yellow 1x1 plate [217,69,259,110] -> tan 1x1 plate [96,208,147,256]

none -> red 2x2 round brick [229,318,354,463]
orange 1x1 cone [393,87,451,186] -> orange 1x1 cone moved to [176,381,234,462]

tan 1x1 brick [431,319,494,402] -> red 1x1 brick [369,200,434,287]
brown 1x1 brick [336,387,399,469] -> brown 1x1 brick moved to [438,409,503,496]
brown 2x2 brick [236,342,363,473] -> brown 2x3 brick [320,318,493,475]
---
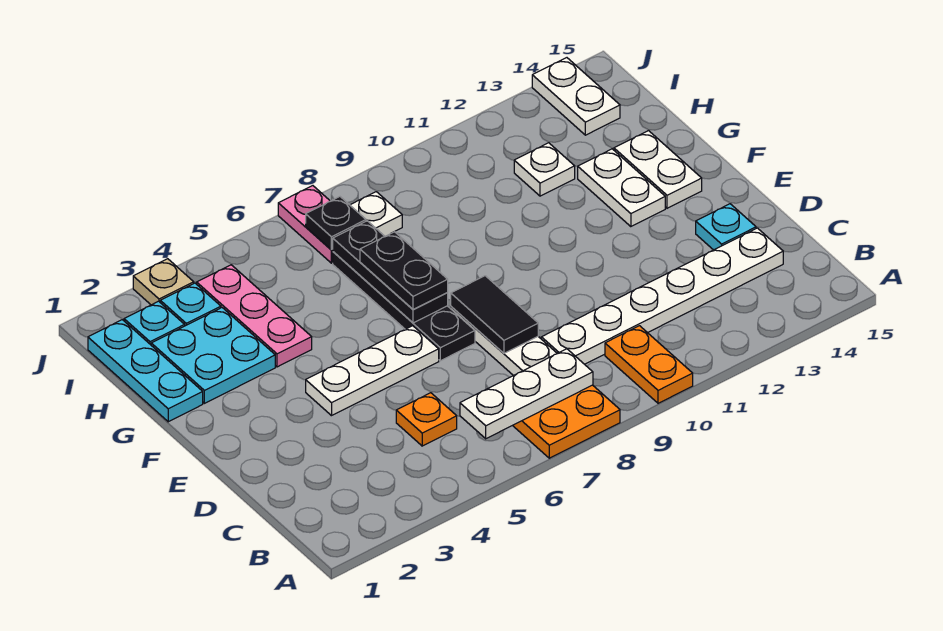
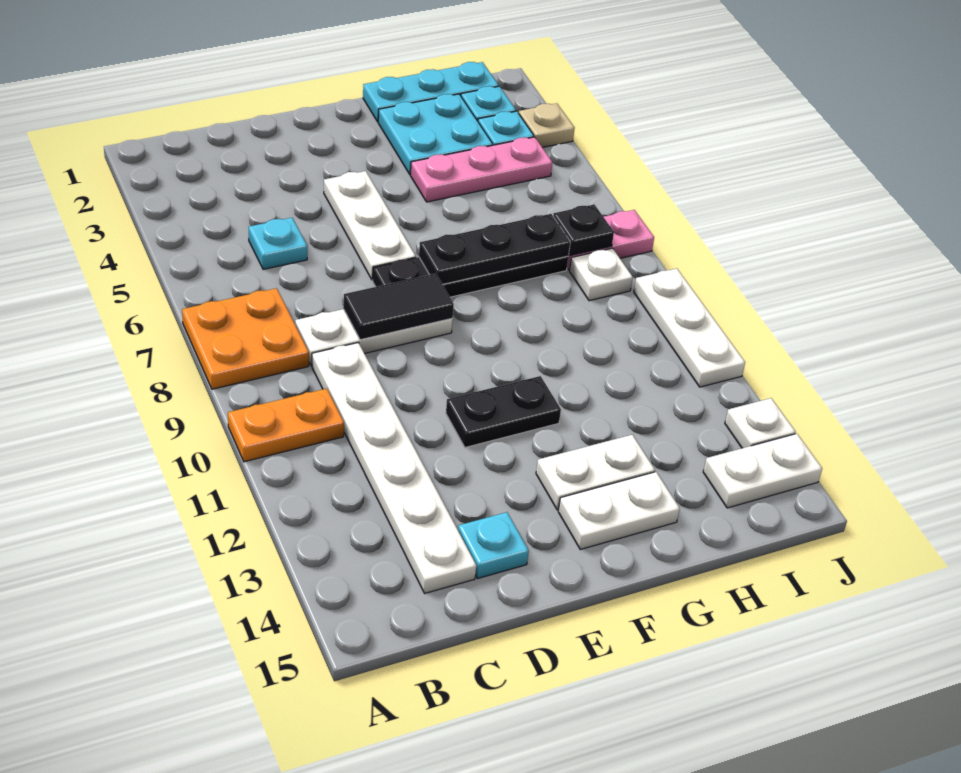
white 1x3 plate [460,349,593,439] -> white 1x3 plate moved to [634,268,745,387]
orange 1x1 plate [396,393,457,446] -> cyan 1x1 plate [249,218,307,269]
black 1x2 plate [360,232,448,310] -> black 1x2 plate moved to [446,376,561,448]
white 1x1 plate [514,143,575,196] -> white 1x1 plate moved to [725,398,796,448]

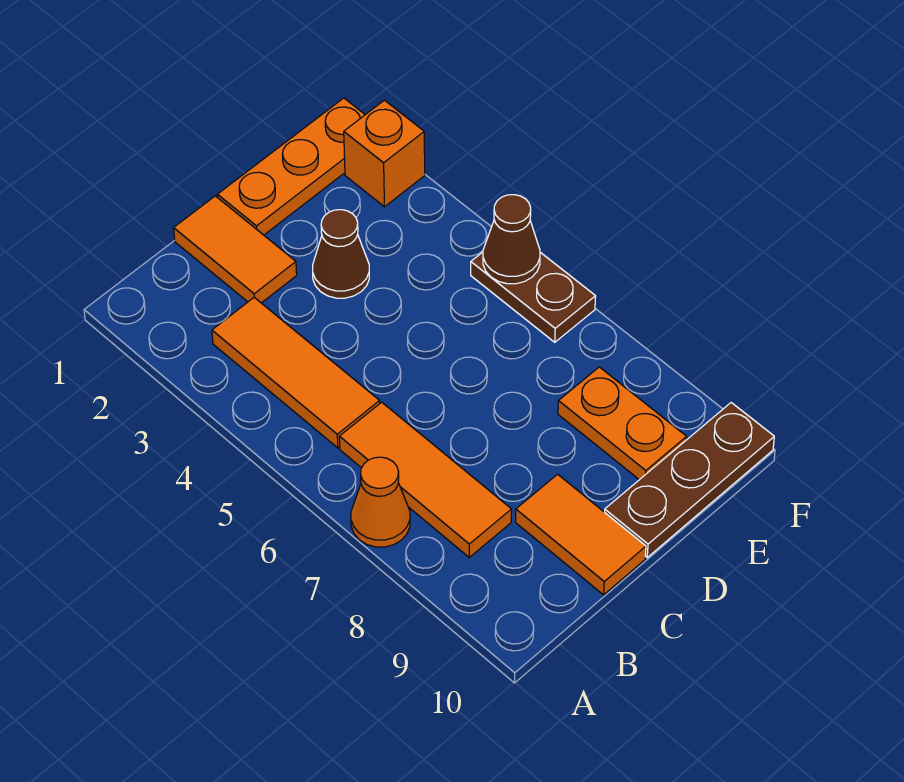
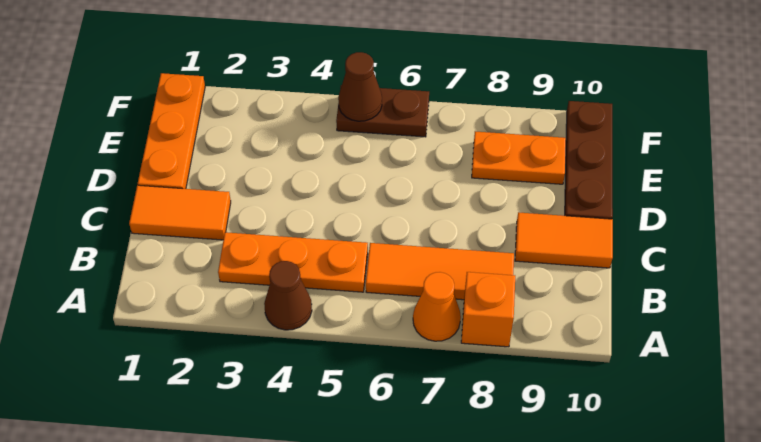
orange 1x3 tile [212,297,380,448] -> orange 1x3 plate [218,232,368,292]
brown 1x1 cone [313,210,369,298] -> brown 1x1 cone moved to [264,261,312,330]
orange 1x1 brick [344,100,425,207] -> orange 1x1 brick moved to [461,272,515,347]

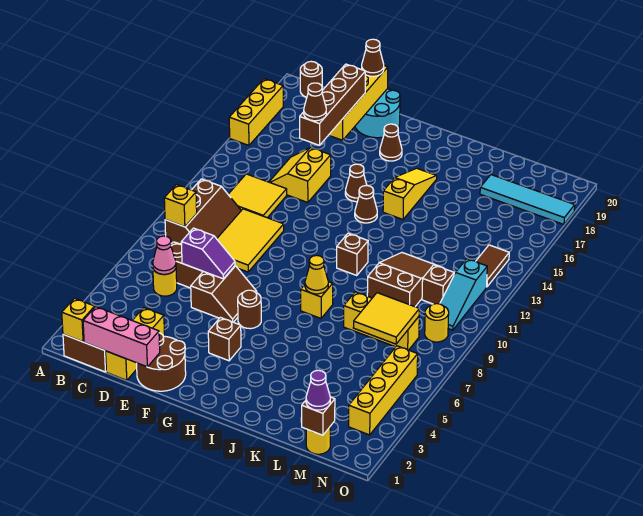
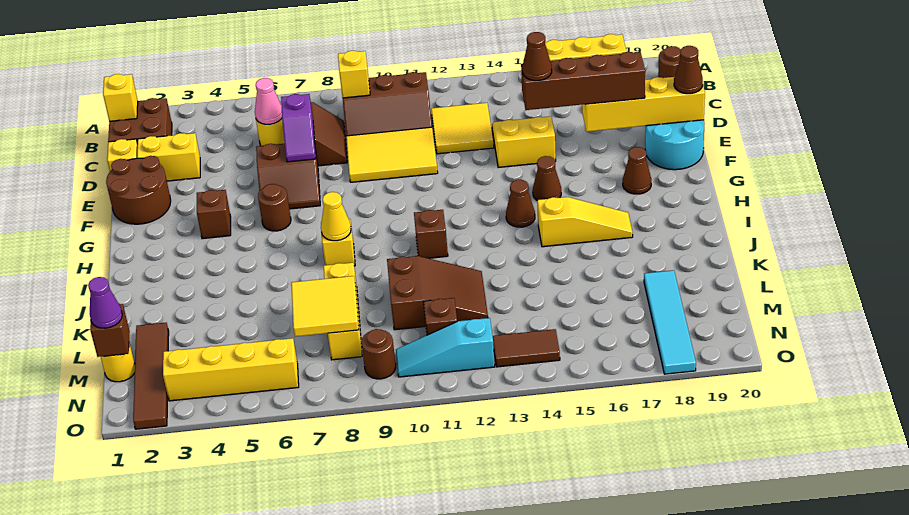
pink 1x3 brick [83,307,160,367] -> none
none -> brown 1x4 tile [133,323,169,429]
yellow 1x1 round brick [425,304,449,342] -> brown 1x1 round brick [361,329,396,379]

* **Task item**
Please show every line of the entries above that contains the word "yellow".

* **Result for this exercise**
yellow 1x1 plate [217,69,259,110] -> tan 1x1 plate [96,208,147,256]
yellow 1x1 round brick [425,304,449,342] -> brown 1x1 round brick [361,329,396,379]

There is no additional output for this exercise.